### TO DO:
Show every line of the records that contains the string "word", treating uppercase and lowercase as distinct.
*** INFORMATION SUPPLIED ***
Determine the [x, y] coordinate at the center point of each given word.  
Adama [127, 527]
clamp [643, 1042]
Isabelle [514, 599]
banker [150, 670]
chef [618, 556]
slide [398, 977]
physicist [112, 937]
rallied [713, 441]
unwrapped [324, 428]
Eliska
***
### ANSWER TO THE PROBLEM:
Determine the [x, y] coordinate at the center point of each given word.  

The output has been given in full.